START LISTED RECORDS

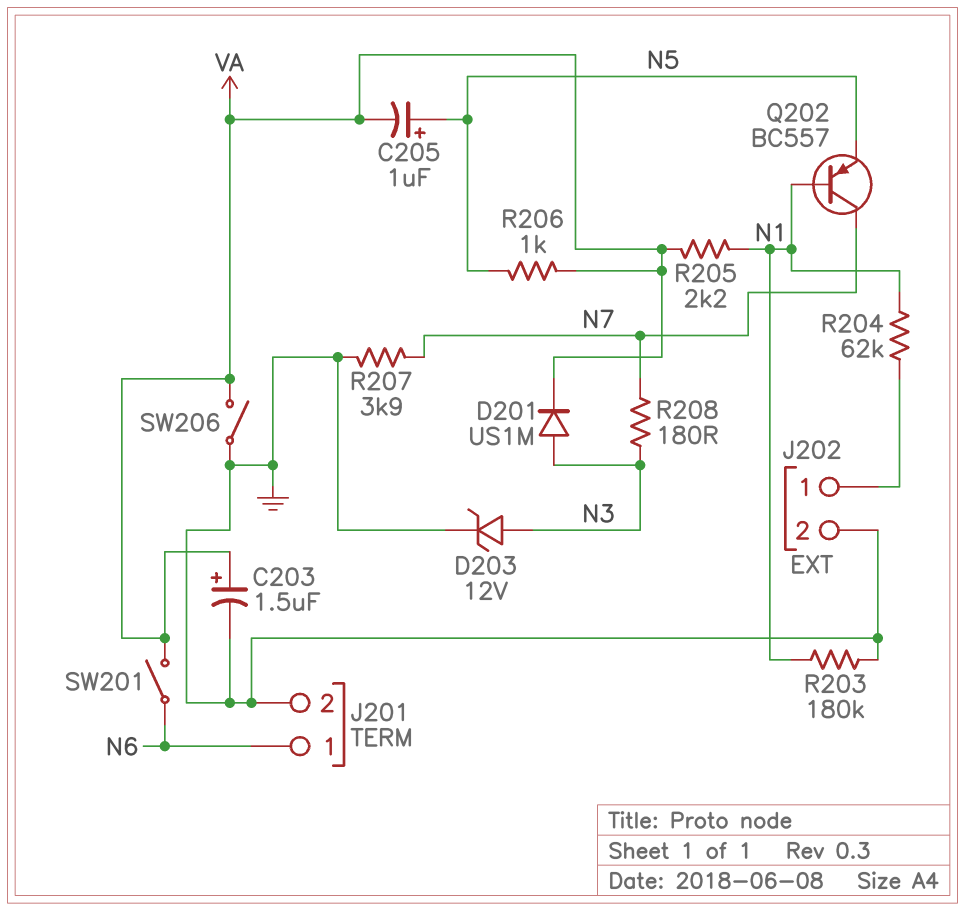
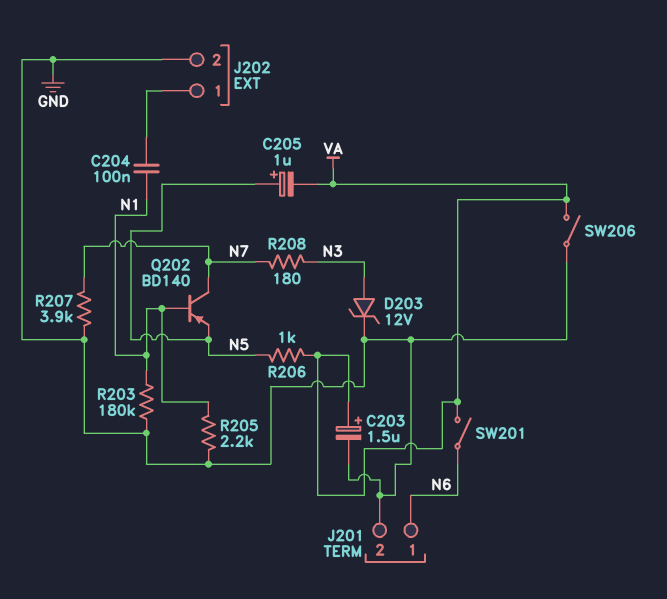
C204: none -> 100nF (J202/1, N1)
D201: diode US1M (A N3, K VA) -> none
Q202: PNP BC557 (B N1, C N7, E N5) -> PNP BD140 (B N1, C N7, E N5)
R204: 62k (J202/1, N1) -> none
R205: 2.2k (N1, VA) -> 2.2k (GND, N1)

END LISTED RECORDS
START LISTED RECORDS

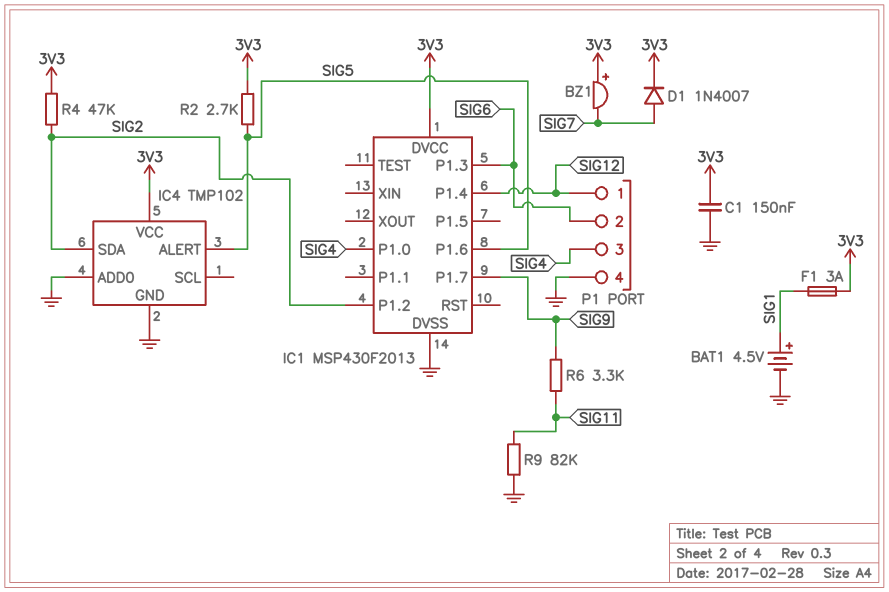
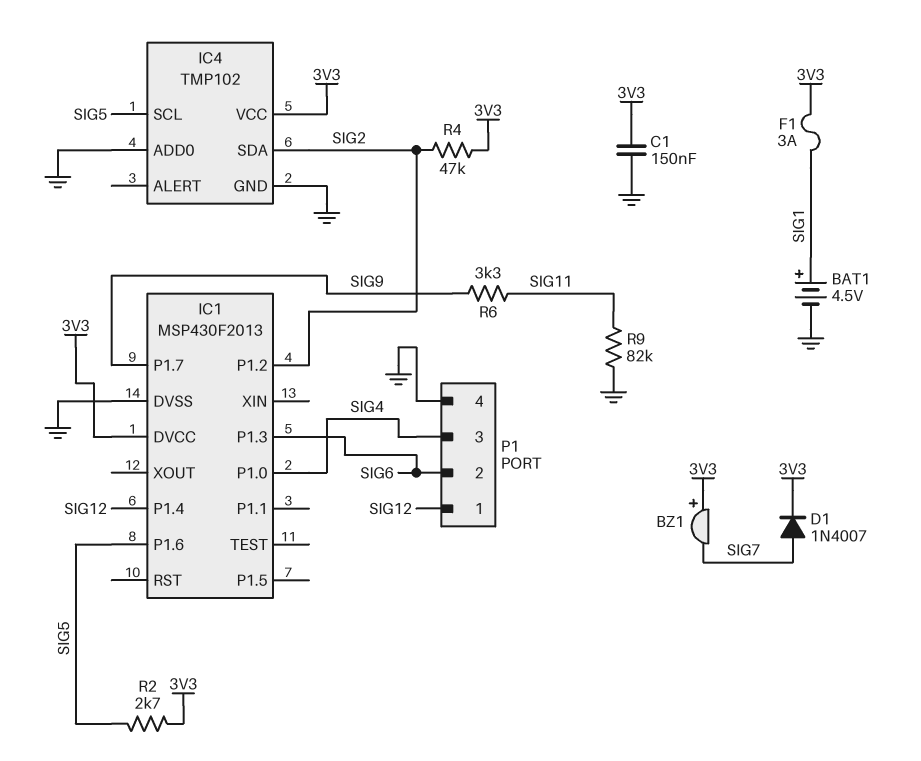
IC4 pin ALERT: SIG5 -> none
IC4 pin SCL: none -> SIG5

END LISTED RECORDS
START LISTED RECORDS

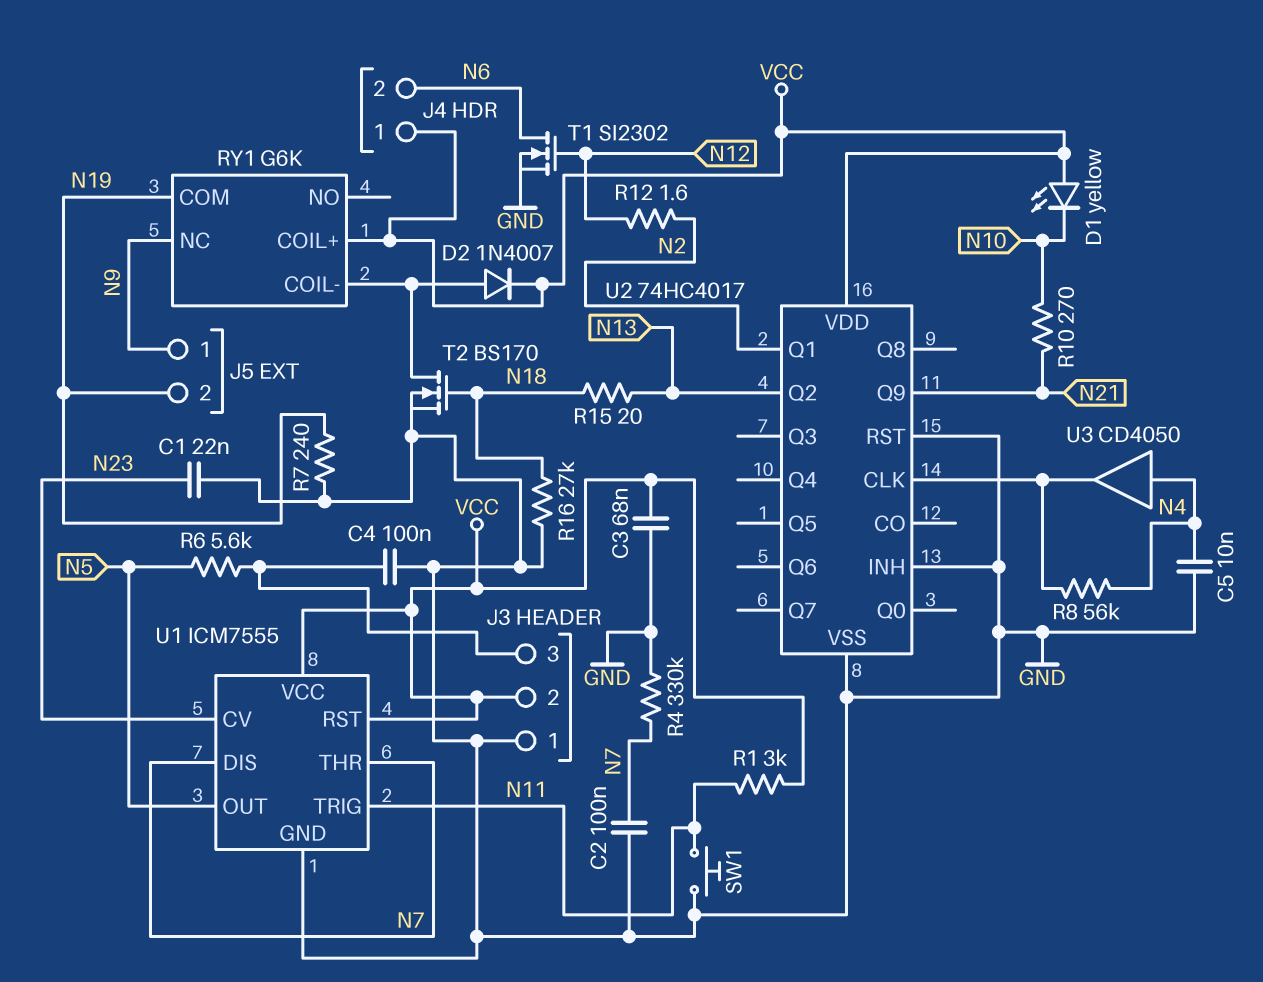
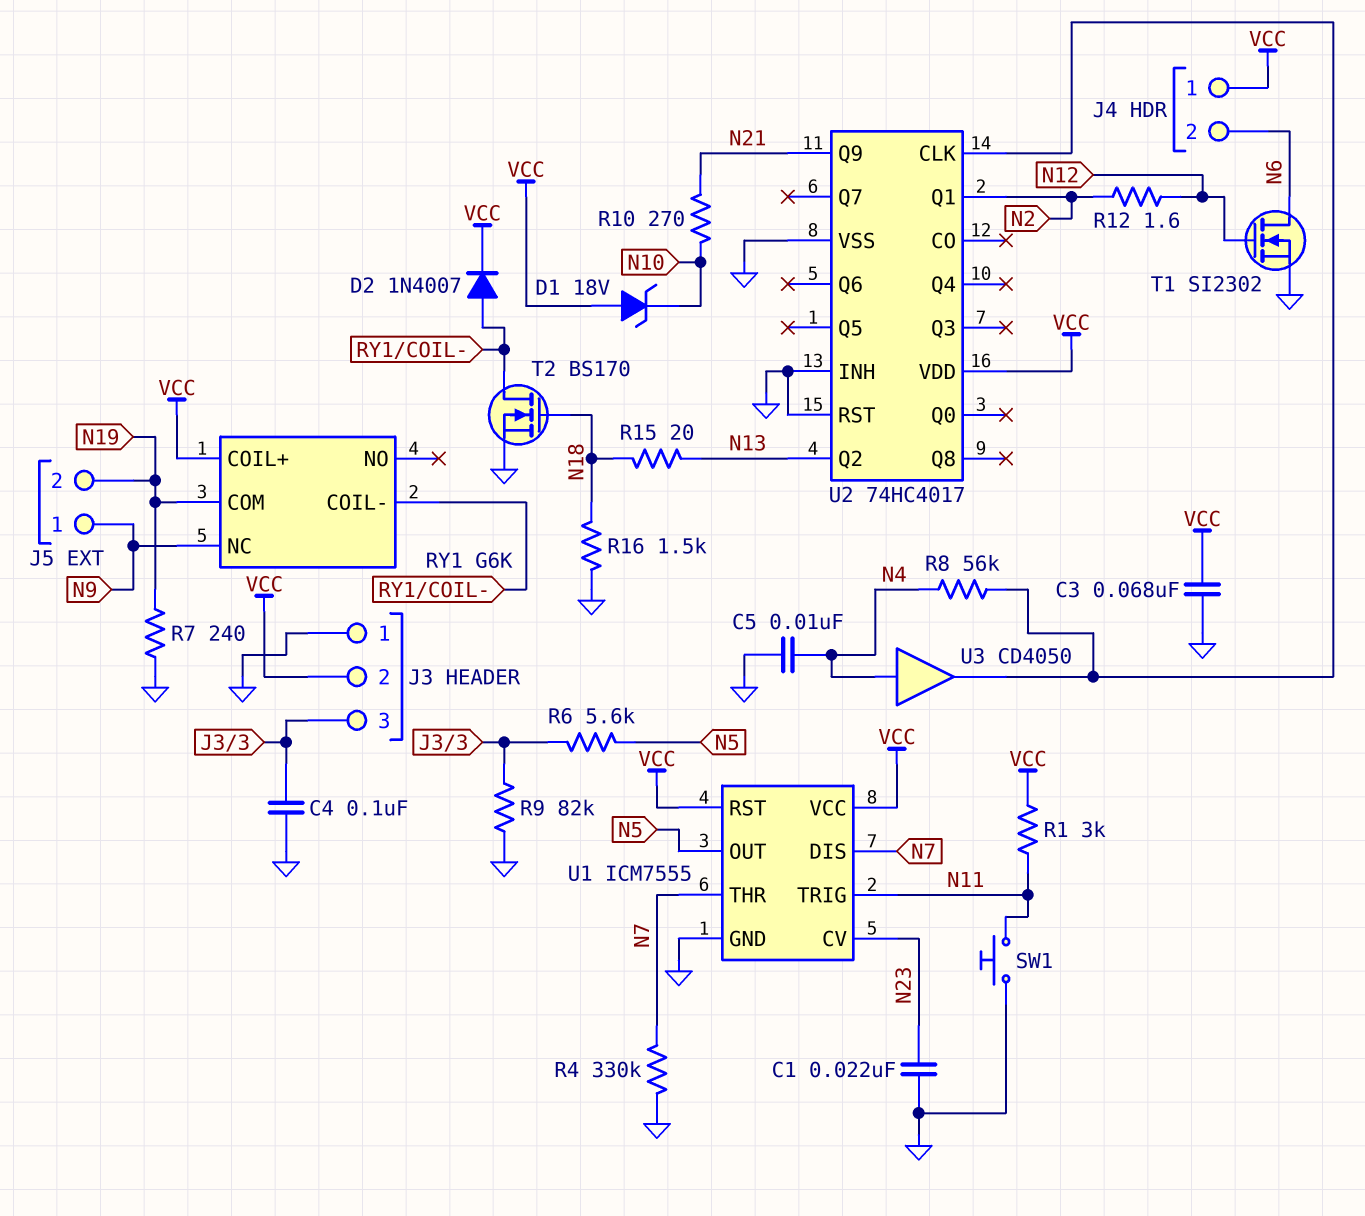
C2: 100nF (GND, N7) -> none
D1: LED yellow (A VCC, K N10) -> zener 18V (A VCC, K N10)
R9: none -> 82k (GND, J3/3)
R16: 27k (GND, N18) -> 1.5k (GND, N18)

END LISTED RECORDS

### PROBLEM TO WORK ON
Retype exactly the span of lines from the one with "D1: LED yellow" through the one with "R16: 27k (GND, N18) -> 1.5k (GND, N18)"; include both ends and omit the rest of the material.

### PROBLEM SOLUTION
D1: LED yellow (A VCC, K N10) -> zener 18V (A VCC, K N10)
R9: none -> 82k (GND, J3/3)
R16: 27k (GND, N18) -> 1.5k (GND, N18)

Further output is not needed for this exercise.